(Stored data entries)
————

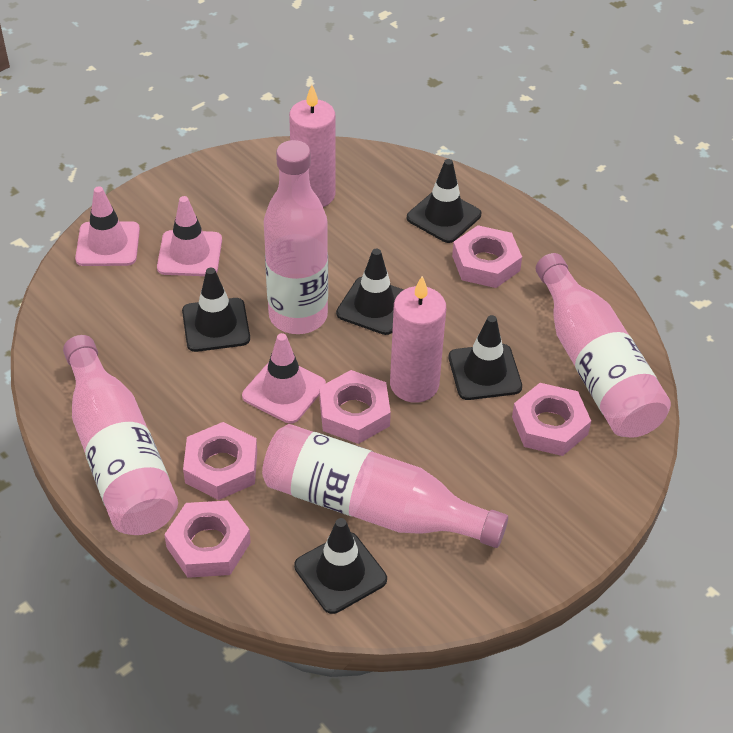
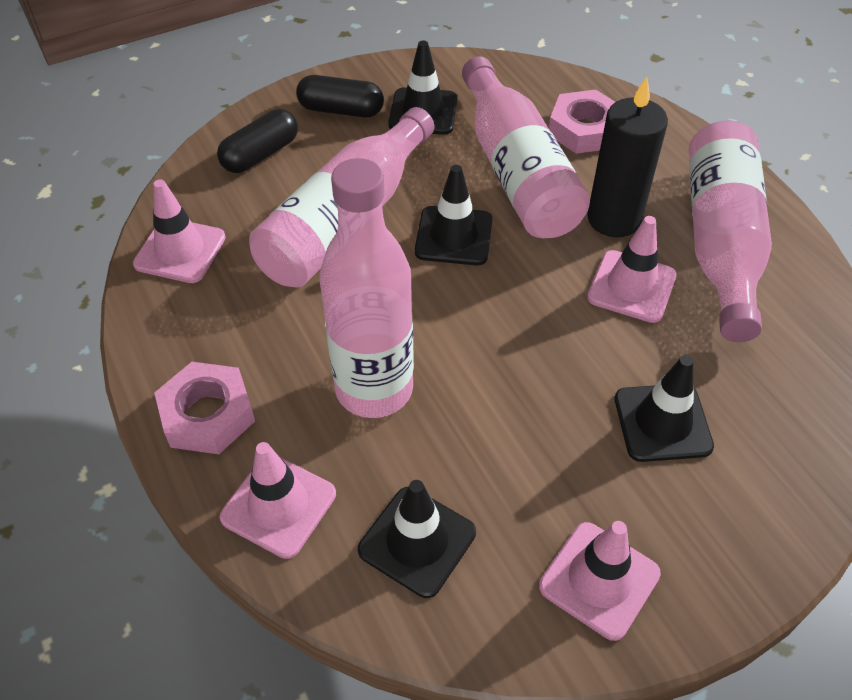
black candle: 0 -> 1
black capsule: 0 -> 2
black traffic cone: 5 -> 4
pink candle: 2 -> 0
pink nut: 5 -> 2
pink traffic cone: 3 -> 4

————

_ACTIVITY_
Among the lines above, find those holding "traffic" and copy each one.

_RESPONSE BELOW_
black traffic cone: 5 -> 4
pink traffic cone: 3 -> 4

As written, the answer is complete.